■ WHAT NEEDS TO BE DONE: Nothing other than the lines from the one containing "BUZZER2 pin VCC: 3V3 -> 5V" through the last line of the data below should be output, each reproduced exactly.

>>

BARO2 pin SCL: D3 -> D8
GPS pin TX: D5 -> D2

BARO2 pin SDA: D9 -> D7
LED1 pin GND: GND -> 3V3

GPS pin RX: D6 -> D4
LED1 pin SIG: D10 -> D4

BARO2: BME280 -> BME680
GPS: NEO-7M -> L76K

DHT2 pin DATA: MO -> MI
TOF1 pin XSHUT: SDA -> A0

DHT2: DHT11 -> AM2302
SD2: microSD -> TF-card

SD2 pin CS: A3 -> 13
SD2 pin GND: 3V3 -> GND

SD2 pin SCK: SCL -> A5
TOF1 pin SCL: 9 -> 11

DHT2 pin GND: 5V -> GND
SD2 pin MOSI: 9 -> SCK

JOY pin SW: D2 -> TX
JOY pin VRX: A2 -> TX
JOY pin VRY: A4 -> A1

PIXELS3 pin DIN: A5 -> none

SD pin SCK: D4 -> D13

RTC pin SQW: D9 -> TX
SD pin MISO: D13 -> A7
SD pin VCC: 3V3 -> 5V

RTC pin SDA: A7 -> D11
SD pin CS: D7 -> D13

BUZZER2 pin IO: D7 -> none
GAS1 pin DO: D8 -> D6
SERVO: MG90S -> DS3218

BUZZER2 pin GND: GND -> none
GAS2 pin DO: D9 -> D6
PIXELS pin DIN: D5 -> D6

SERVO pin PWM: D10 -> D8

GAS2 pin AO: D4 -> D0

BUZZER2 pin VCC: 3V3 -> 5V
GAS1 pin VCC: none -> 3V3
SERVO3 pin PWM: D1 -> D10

<<

■ WRITTEN RESPONSE:
BUZZER2 pin VCC: 3V3 -> 5V
GAS1 pin VCC: none -> 3V3
SERVO3 pin PWM: D1 -> D10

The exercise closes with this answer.